- **TRY IT**:
In the entries below, find the line with "camera: 25 degrees left, 0 degrees up" and the line with "(644, 219) = (773, 202): pink". Return those two lines and all lines between them, exactly.

- **DATA LISTING**:
^^^^^^^^^^^^^^^^
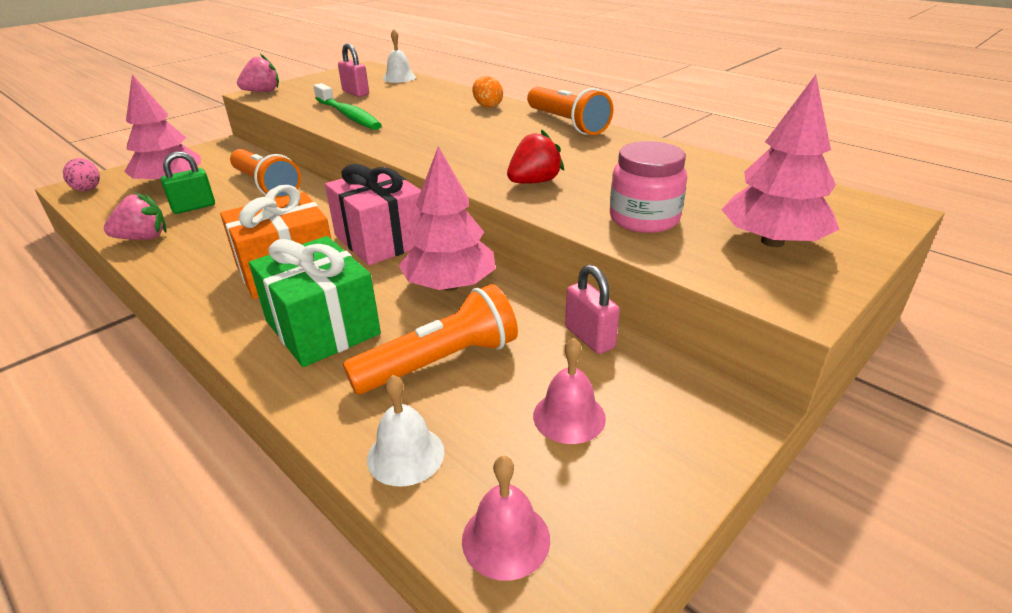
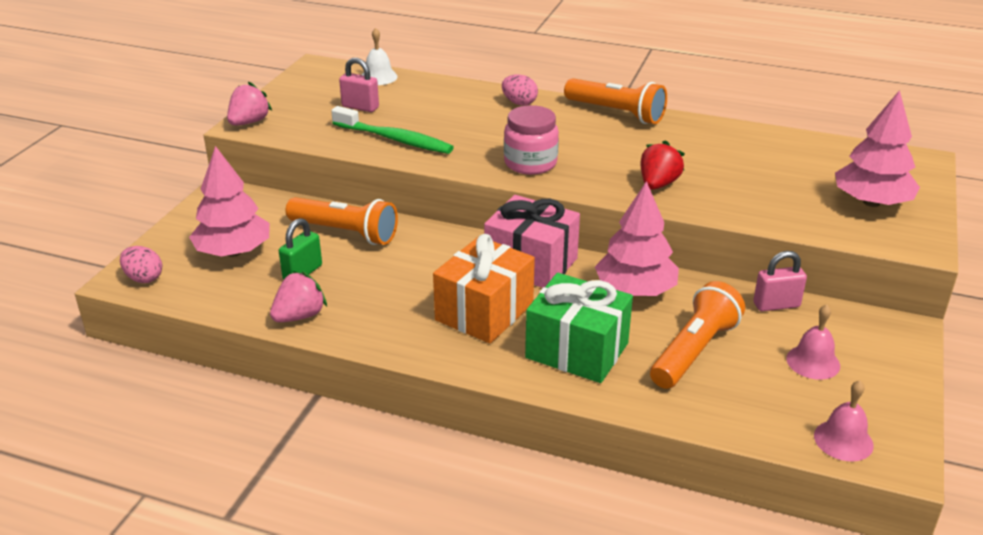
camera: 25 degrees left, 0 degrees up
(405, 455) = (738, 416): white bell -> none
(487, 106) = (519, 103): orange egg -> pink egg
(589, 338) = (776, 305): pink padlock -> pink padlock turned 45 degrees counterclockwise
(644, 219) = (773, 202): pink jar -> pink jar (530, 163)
^^^^^^^^^^^^^^^^
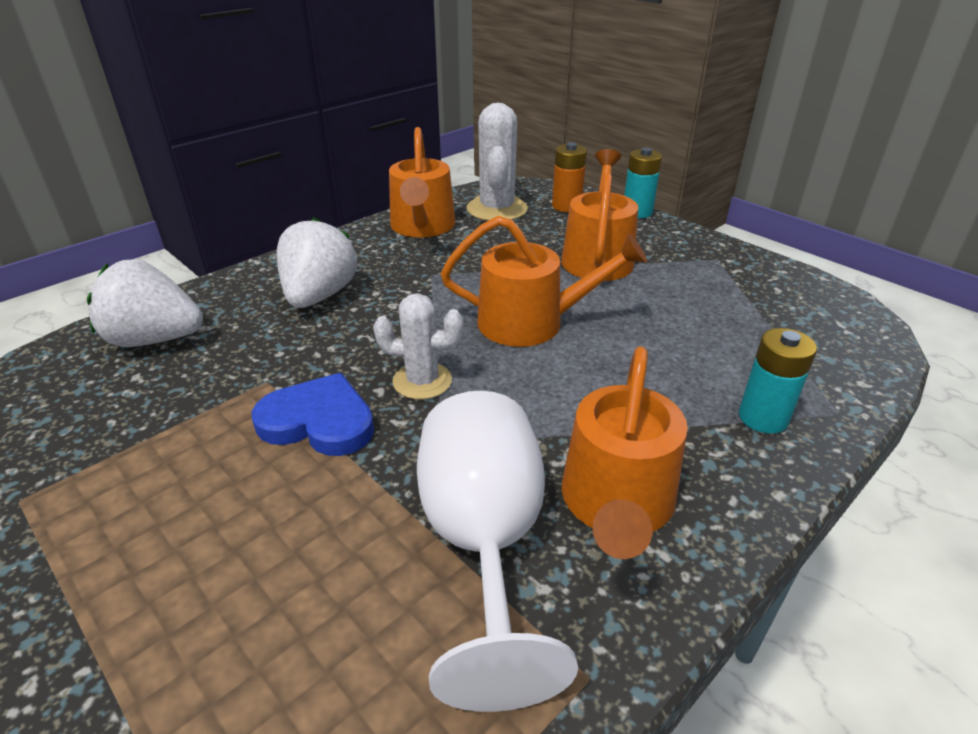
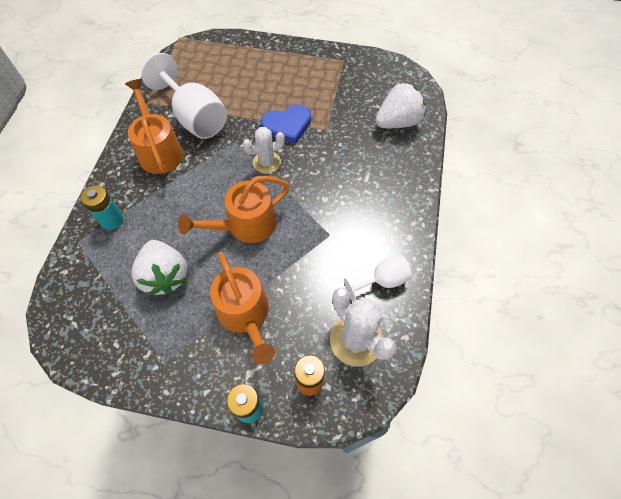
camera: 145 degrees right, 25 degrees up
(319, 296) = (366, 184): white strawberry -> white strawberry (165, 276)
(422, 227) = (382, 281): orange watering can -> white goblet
^^^^^^^^^^^^^^^^
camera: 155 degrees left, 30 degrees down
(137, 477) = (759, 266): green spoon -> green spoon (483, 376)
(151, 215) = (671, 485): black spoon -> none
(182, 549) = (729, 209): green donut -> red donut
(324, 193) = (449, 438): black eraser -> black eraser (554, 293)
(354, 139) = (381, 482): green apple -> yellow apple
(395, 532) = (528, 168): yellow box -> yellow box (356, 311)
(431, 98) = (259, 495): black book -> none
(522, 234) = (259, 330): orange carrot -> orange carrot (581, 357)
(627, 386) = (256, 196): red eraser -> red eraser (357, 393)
^^^^^^^^^^^^^^^^
- **RESPONSE BOX**:
camera: 25 degrees left, 0 degrees up
(405, 455) = (738, 416): white bell -> none
(487, 106) = (519, 103): orange egg -> pink egg
(589, 338) = (776, 305): pink padlock -> pink padlock turned 45 degrees counterclockwise
(644, 219) = (773, 202): pink jar -> pink jar (530, 163)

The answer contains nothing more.